=== Begin Enclosure ===
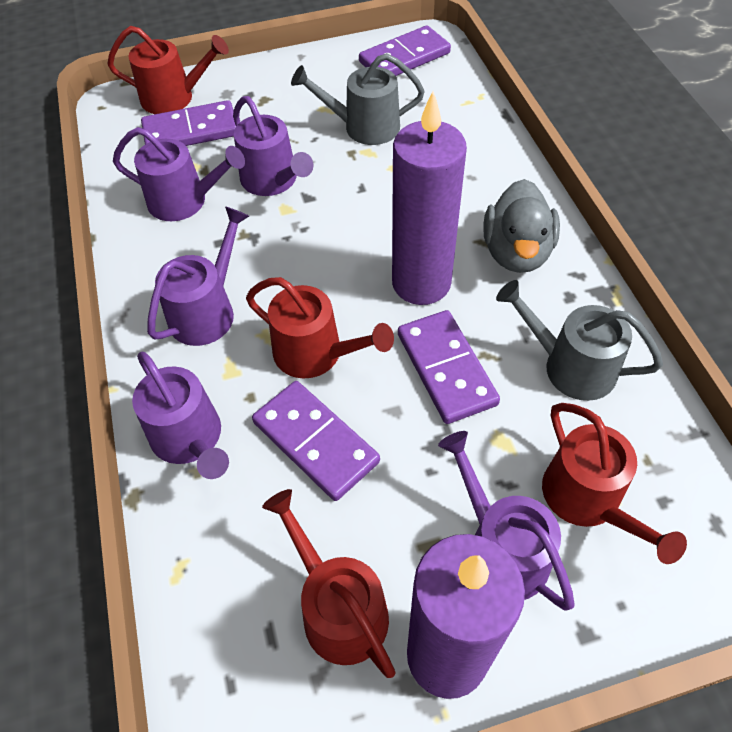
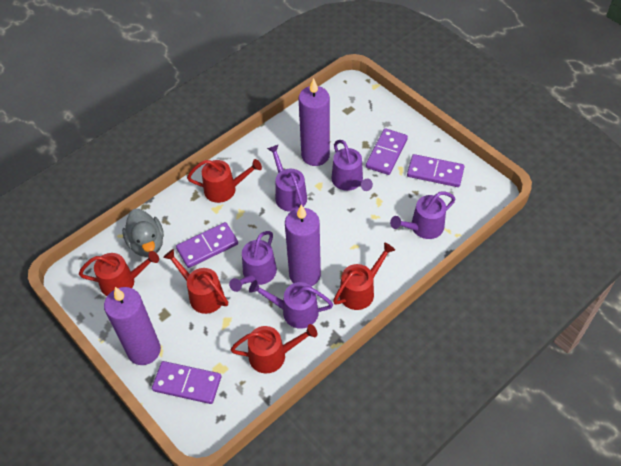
grey watering can: 2 -> 0
purple candle: 2 -> 3
red watering can: 4 -> 5

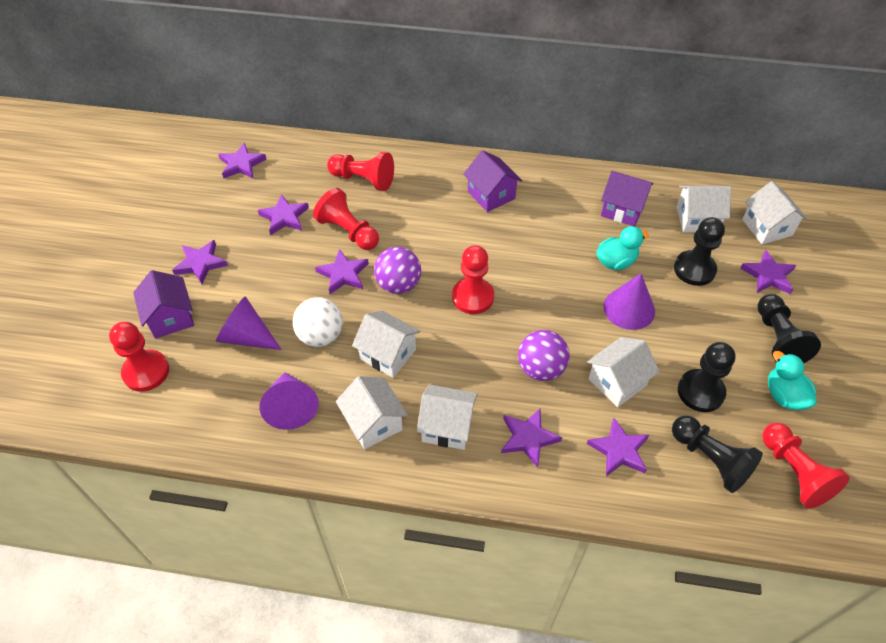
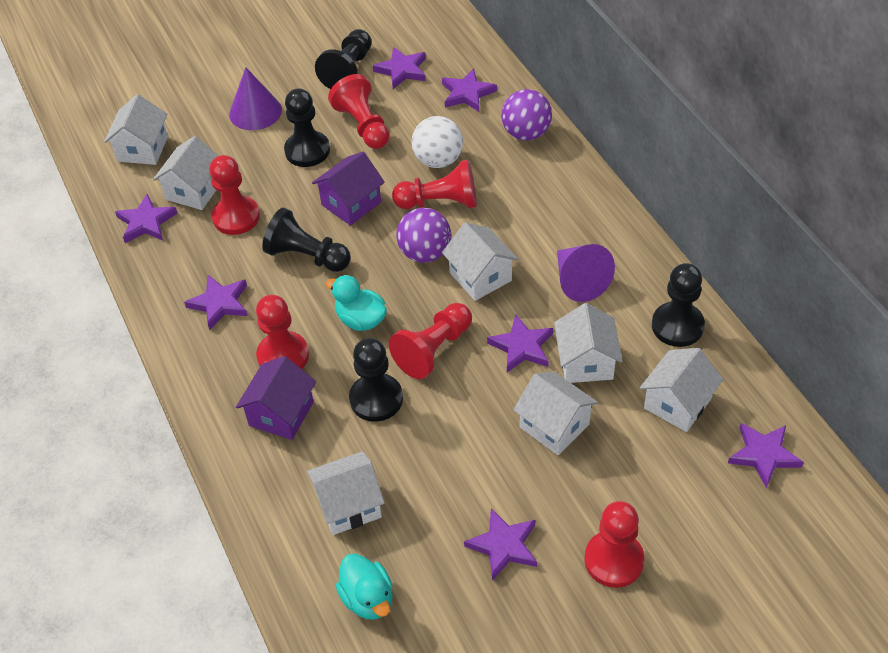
black pawn: 4 -> 5
purple cone: 3 -> 2
purple house: 3 -> 2
red pawn: 5 -> 6
white house: 6 -> 7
=== End Enclosure ===
Search the data above for the word "purple" and show every line that has it.

- Answer box -
purple candle: 2 -> 3
purple cone: 3 -> 2
purple house: 3 -> 2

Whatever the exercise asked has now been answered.